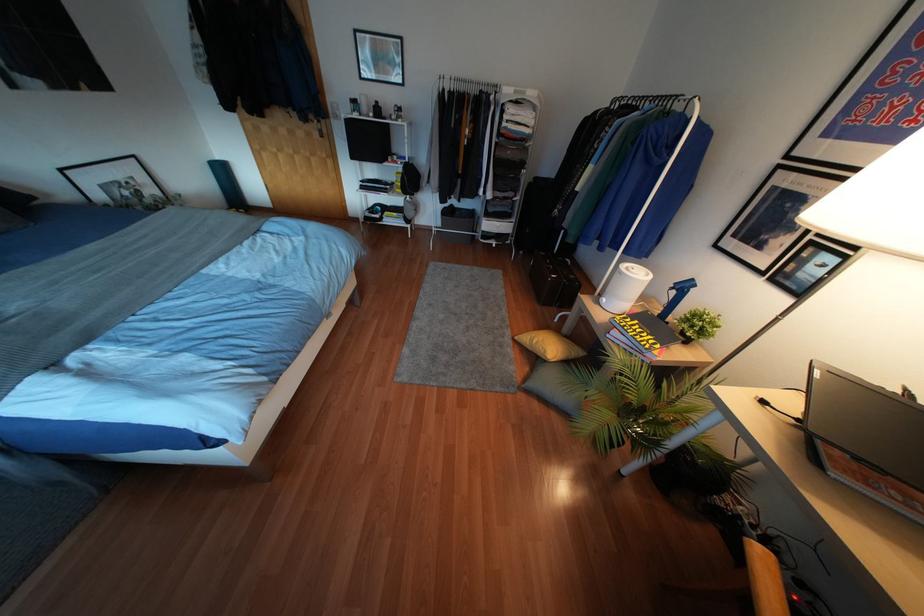
Identify the location of white air humidifier. This screenshot has height=616, width=924. (625, 286).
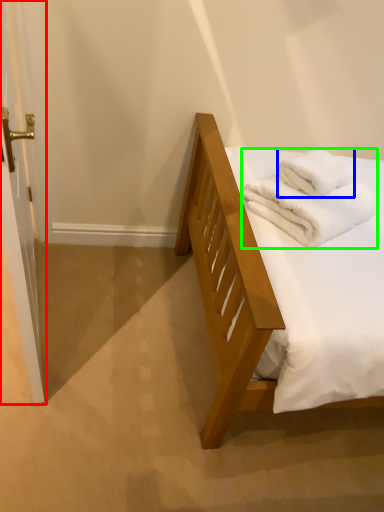
Question: Which object is positioned closest to screen door (highlighted by a red box)? Select from bath towel (highlighted by a blue box) and bath towel (highlighted by a green box).

Choices:
 (A) bath towel
 (B) bath towel

Answer: (B)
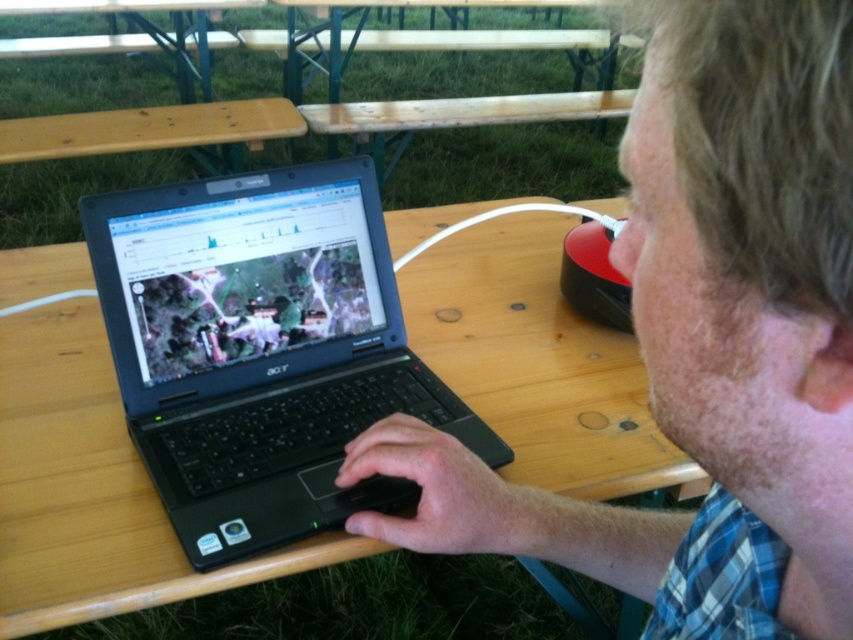
Question: Does plaid shirt at center have a smaller size compared to black matte laptop at center?

Choices:
 (A) yes
 (B) no

Answer: (A)

Question: Can you confirm if plaid shirt at center is bigger than black matte laptop at center?

Choices:
 (A) yes
 (B) no

Answer: (B)

Question: Which of the following is the farthest from the observer?

Choices:
 (A) plaid shirt at center
 (B) black matte laptop at center

Answer: (B)

Question: Which object is closer to the camera taking this photo?

Choices:
 (A) black matte laptop at center
 (B) plaid shirt at center

Answer: (B)

Question: Which point is farther from the camera taking this photo?

Choices:
 (A) (790, 506)
 (B) (349, 358)

Answer: (B)

Question: Does plaid shirt at center appear under black matte laptop at center?

Choices:
 (A) yes
 (B) no

Answer: (A)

● ● ● ● ●

## What you should do
Update the records starting at the line that contains "Question: Does plaid shirt at center have" and ending at the end of the records: write those lines out again with "black matte laptop" replaced by "silver laptop" throughout and everything else left unchanged.

## Result
Question: Does plaid shirt at center have a smaller size compared to silver laptop at center?

Choices:
 (A) yes
 (B) no

Answer: (A)

Question: Can you confirm if plaid shirt at center is bigger than silver laptop at center?

Choices:
 (A) yes
 (B) no

Answer: (B)

Question: Which of the following is the farthest from the observer?

Choices:
 (A) plaid shirt at center
 (B) silver laptop at center

Answer: (B)

Question: Which object is closer to the camera taking this photo?

Choices:
 (A) silver laptop at center
 (B) plaid shirt at center

Answer: (B)

Question: Which point is farther from the camera taking this photo?

Choices:
 (A) (790, 506)
 (B) (349, 358)

Answer: (B)

Question: Does plaid shirt at center appear under silver laptop at center?

Choices:
 (A) yes
 (B) no

Answer: (A)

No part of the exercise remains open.